» WHAT NEEDS TO BE DONE:
Could you give the number of lines in the entries below that contain the word "delete"? Only the number is wanted.

___ INPUT DATA

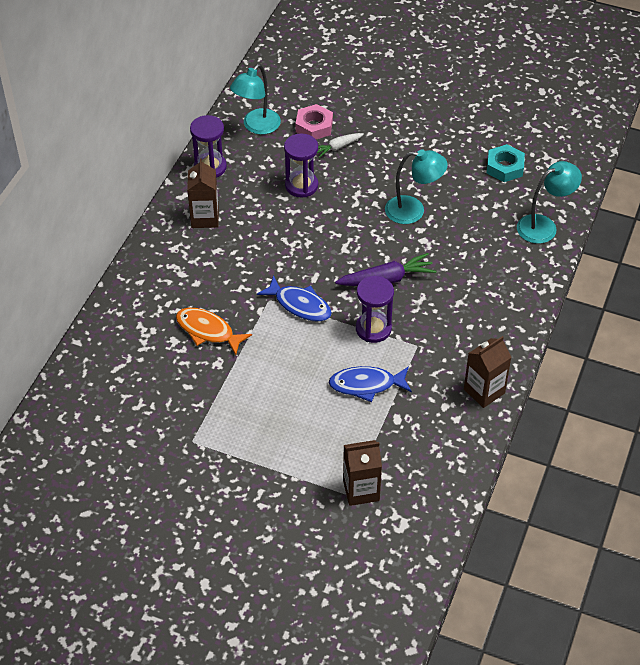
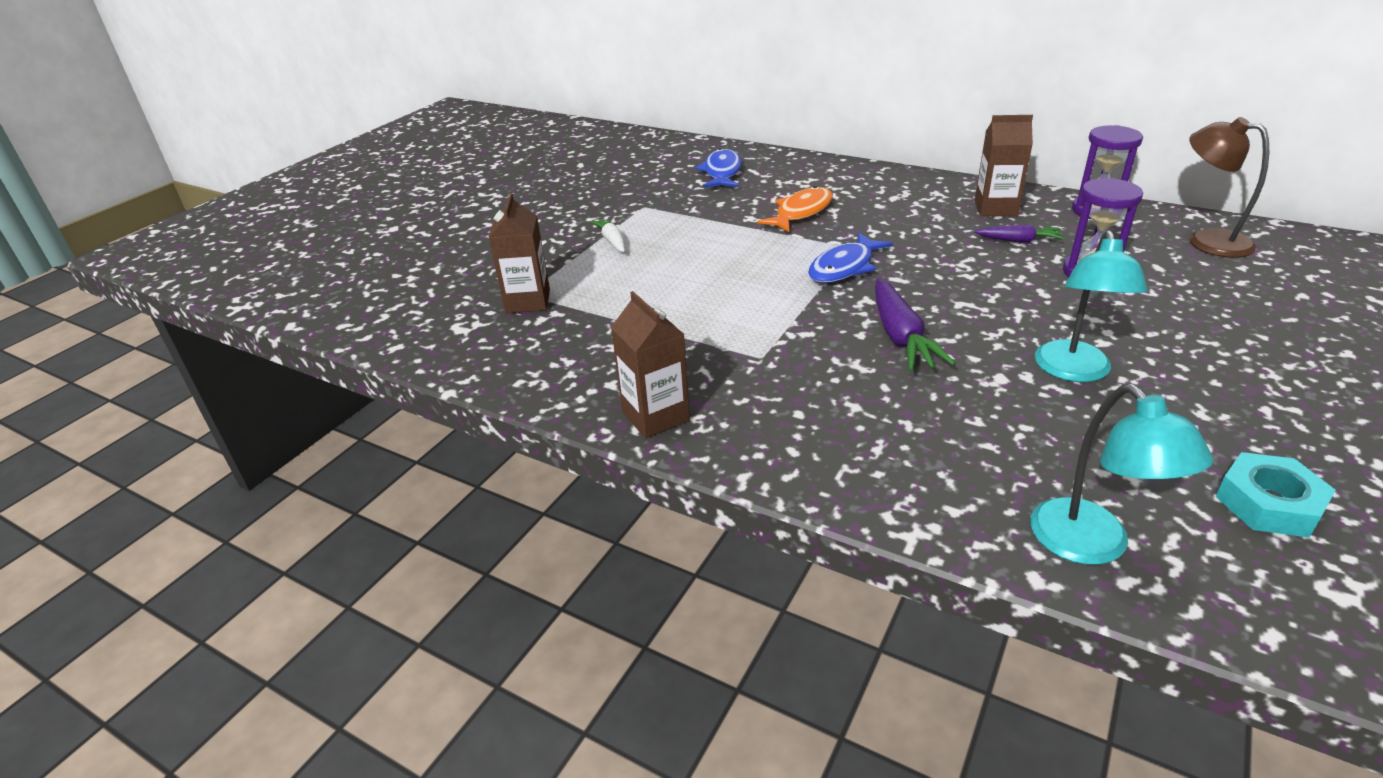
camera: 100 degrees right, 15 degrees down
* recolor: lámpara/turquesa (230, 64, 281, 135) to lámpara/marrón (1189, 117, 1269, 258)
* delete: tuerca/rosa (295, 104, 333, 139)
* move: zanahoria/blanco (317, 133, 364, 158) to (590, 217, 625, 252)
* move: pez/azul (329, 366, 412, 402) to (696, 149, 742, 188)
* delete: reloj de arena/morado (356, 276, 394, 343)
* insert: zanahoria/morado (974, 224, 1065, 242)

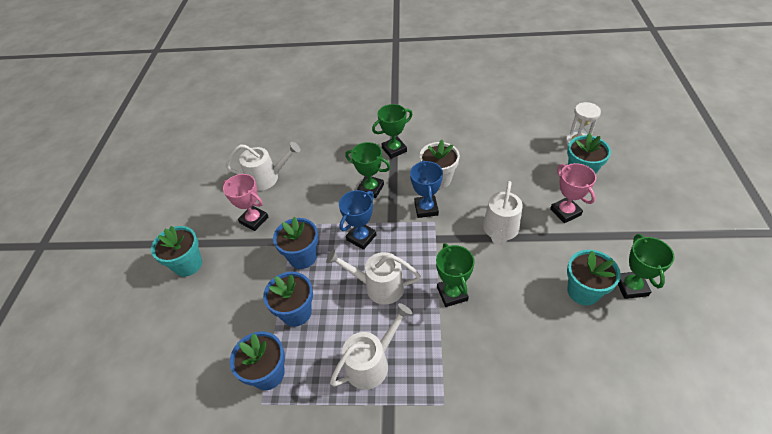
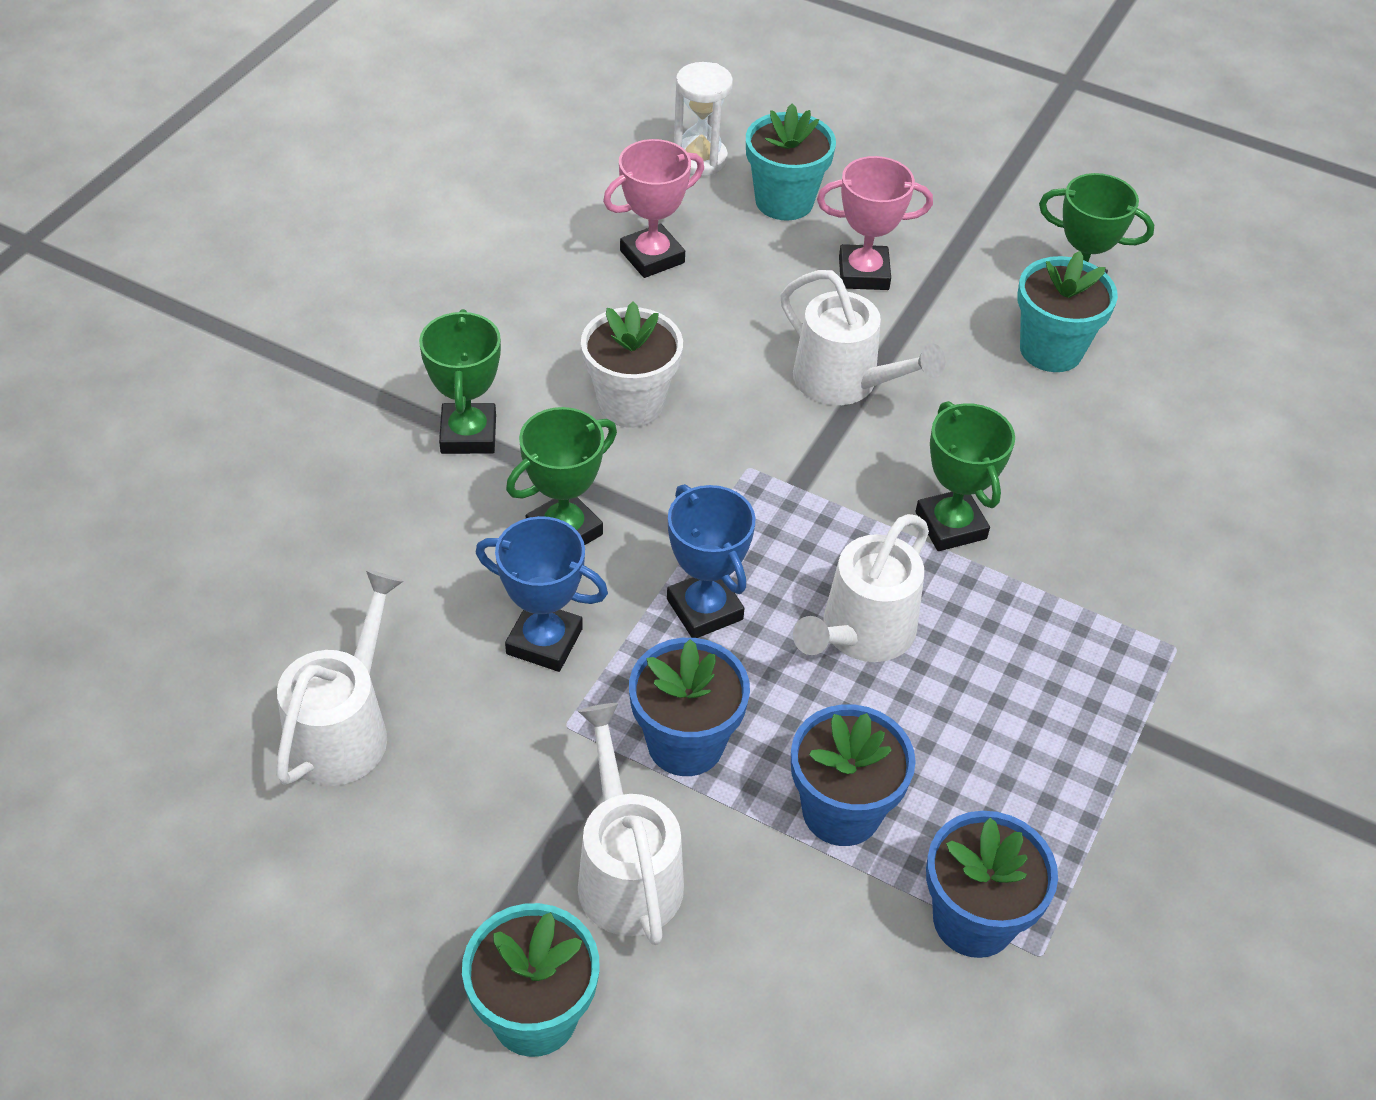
camera: 70 degrees left, 0 degrees up
* move: trofeo/rosa (223, 174, 269, 231) to (603, 139, 704, 278)
* move: regadera/blanco (330, 303, 412, 390) to (578, 703, 684, 945)
* move: trofeo/azul (410, 160, 443, 218) to (476, 516, 608, 672)
* rotate: trofeo/verde (436, 243, 475, 307) = (915, 401, 1015, 551) 60 degrees clockwise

______

» OUTPUT:
2